* _Your goal_: Once the pictures are set aside, copy the records below exactly as they stand.

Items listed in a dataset

= = = = = = =

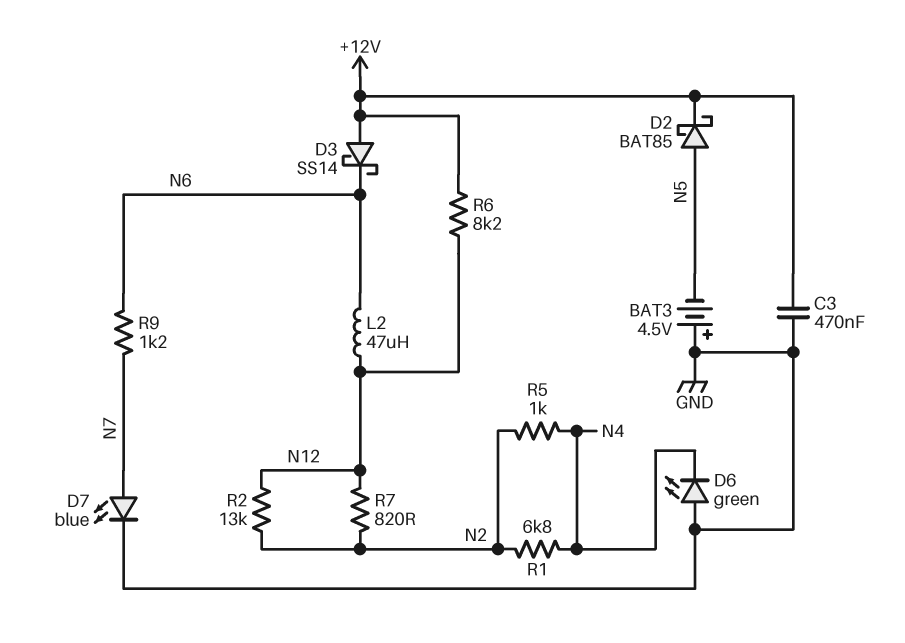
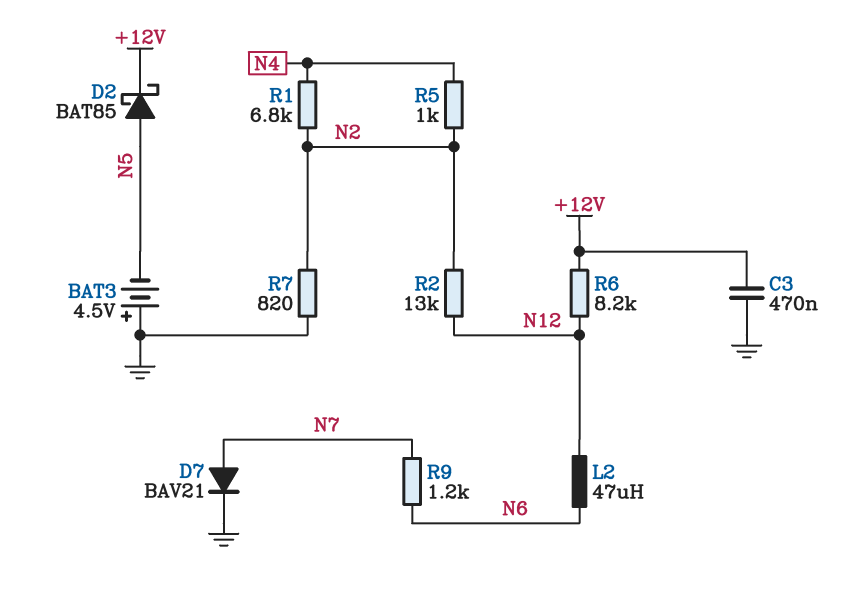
D3: schottky SS14 (A +12V, K N6) -> none
D6: LED green (A GND, K N4) -> none
D7: LED blue (A N7, K GND) -> diode BAV21 (A N7, K GND)
R7: 820 (N2, N12) -> 820 (GND, N2)

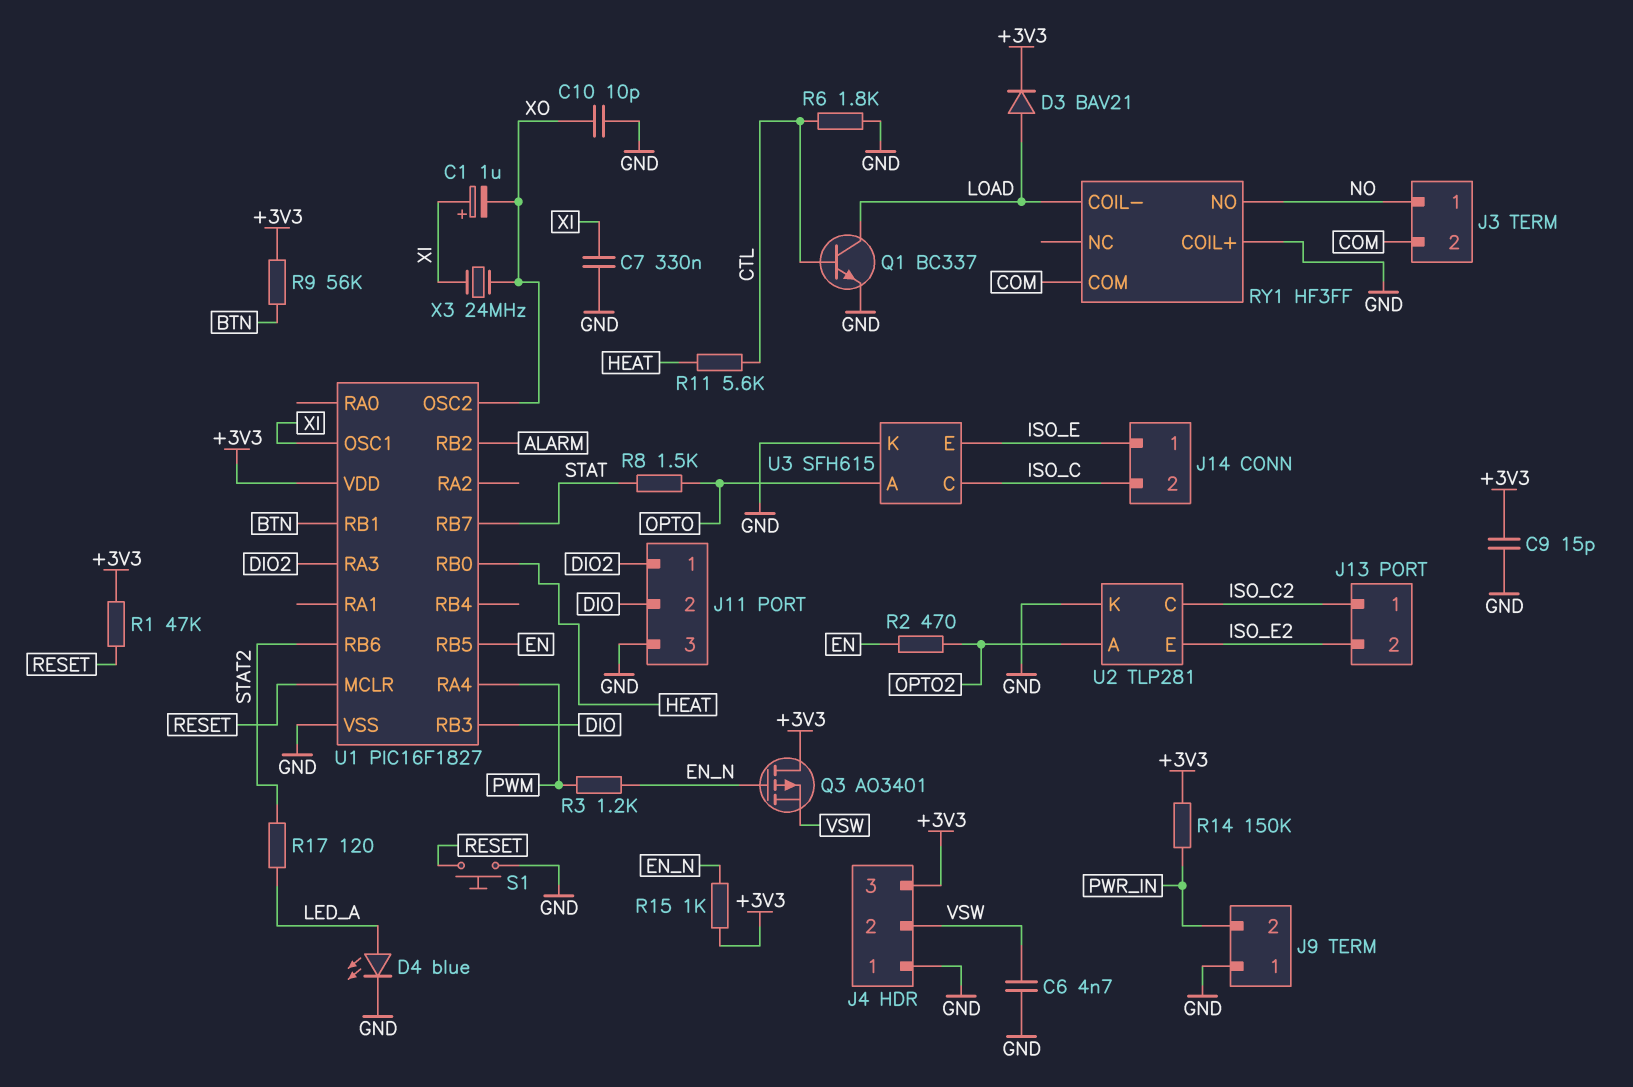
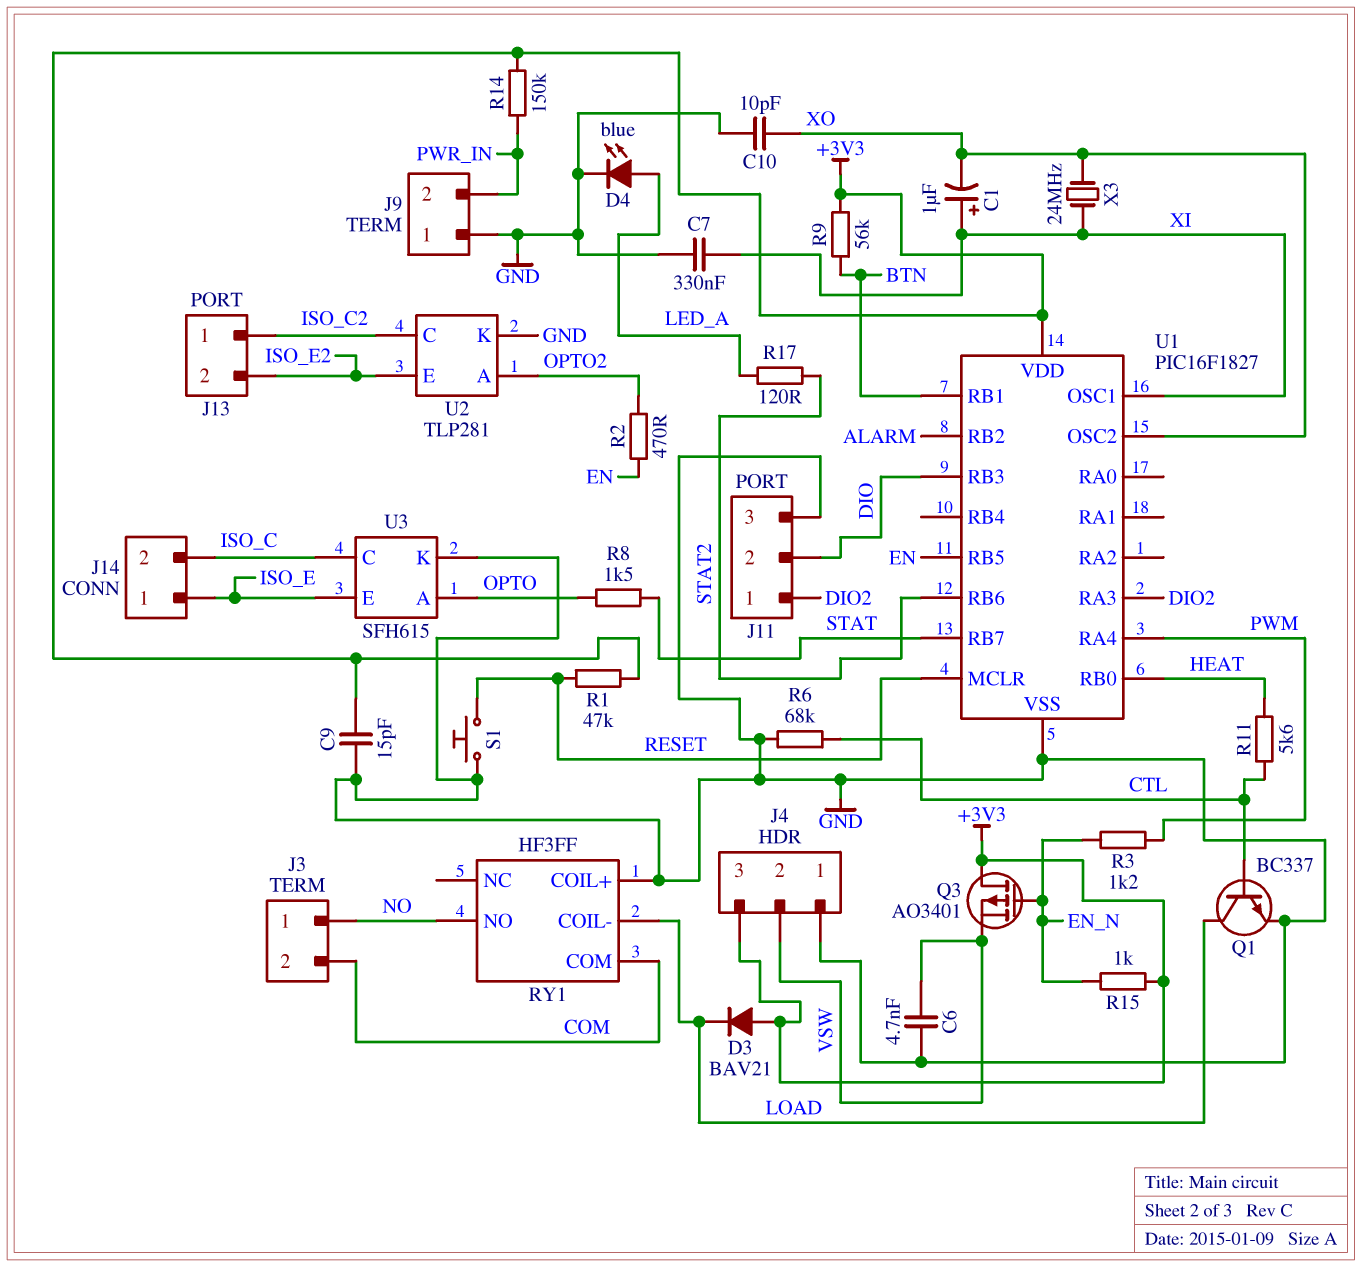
D3: diode BAV21 (A LOAD, K +3V3) -> diode BAV21 (A +3V3, K LOAD)
R6: 1.8k (CTL, GND) -> 68k (CTL, GND)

= = = = = = =

* _Result for this exercise_:
D3: schottky SS14 (A +12V, K N6) -> none
D6: LED green (A GND, K N4) -> none
D7: LED blue (A N7, K GND) -> diode BAV21 (A N7, K GND)
R7: 820 (N2, N12) -> 820 (GND, N2)

D3: diode BAV21 (A LOAD, K +3V3) -> diode BAV21 (A +3V3, K LOAD)
R6: 1.8k (CTL, GND) -> 68k (CTL, GND)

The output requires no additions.